-- Description of the task --
Examine the records and identify each line that includes the string "after". Copy those lines.

[Object transformation records]
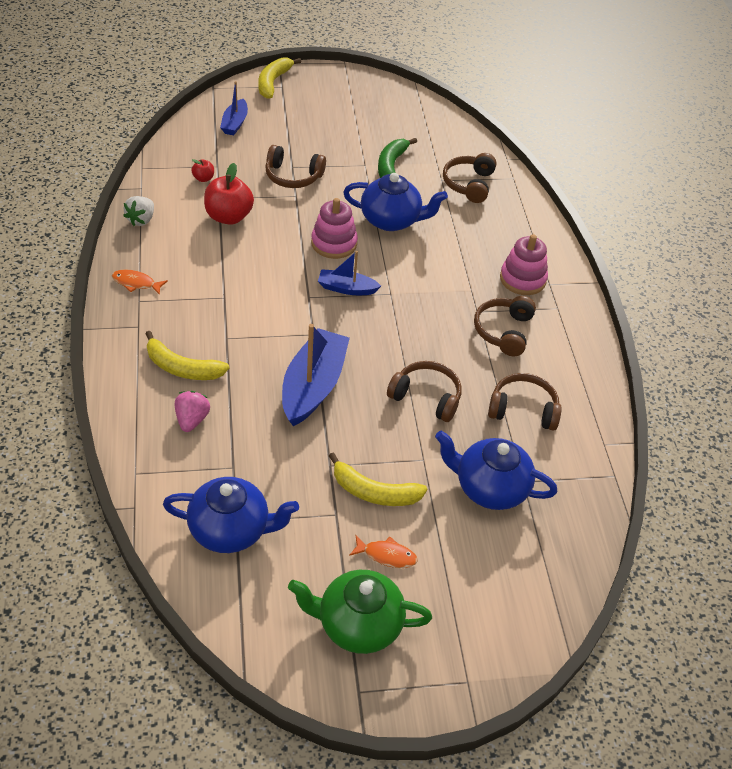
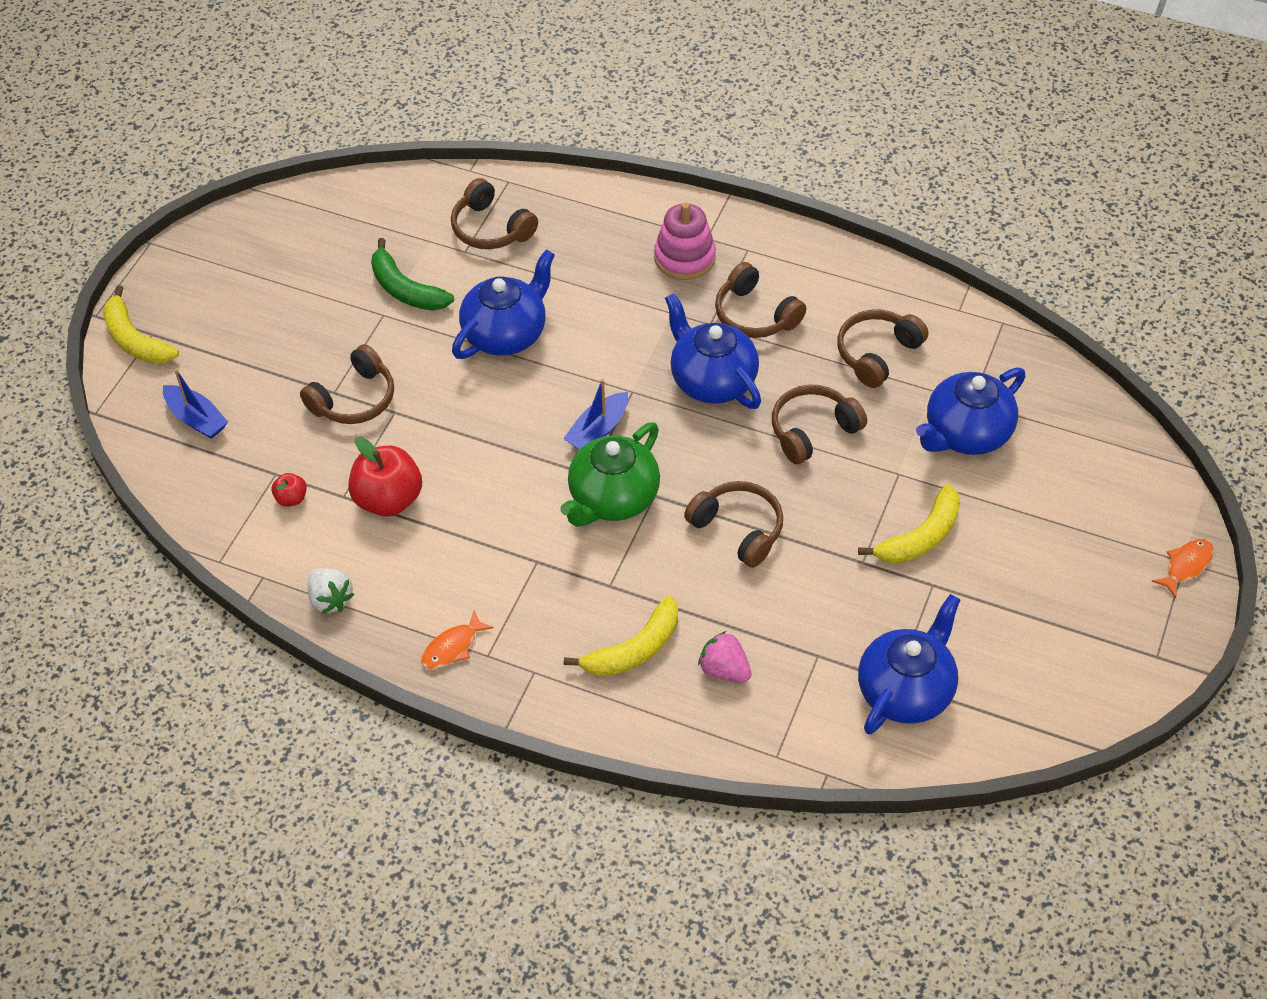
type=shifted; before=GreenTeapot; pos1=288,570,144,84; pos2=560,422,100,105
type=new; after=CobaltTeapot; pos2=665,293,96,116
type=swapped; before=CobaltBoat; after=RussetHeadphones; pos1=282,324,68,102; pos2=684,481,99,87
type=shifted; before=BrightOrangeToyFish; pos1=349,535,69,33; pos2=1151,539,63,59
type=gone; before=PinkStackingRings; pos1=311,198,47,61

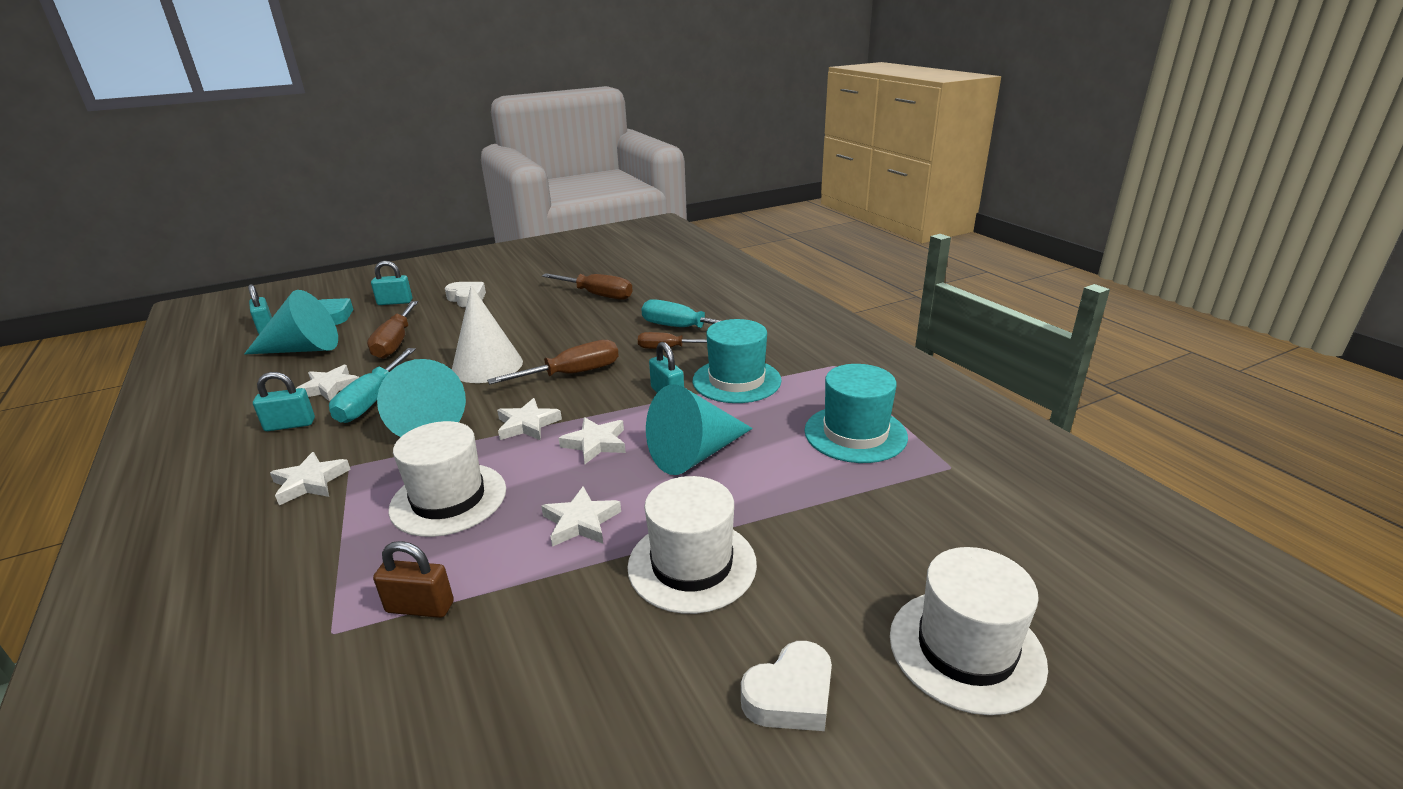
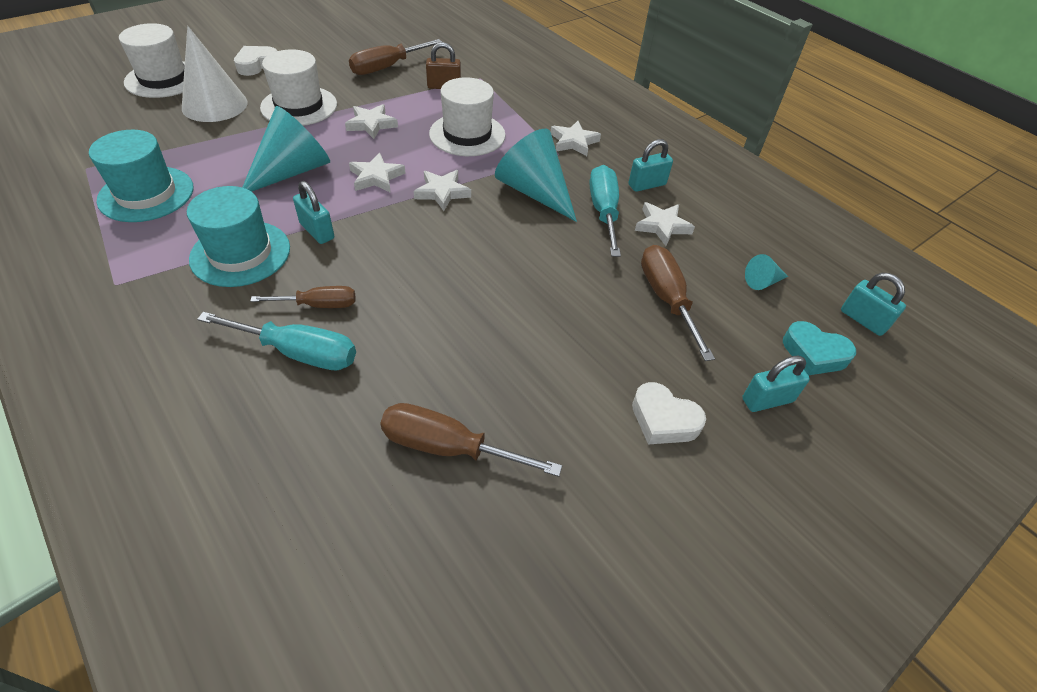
type=shifted; before=SnowWhiteSolidCone; pos1=452,285,71,98; pos2=182,26,66,96
type=shifted; before=RussetScrewdriver; pos1=487,340,132,44; pos2=349,39,93,36
type=scaled; before=TealSolidCone; pos1=244,290,94,65; pos2=745,254,43,36; scale=0.46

-- Reply to the task --
type=new; after=CobaltTeapot; pos2=665,293,96,116
type=swapped; before=CobaltBoat; after=RussetHeadphones; pos1=282,324,68,102; pos2=684,481,99,87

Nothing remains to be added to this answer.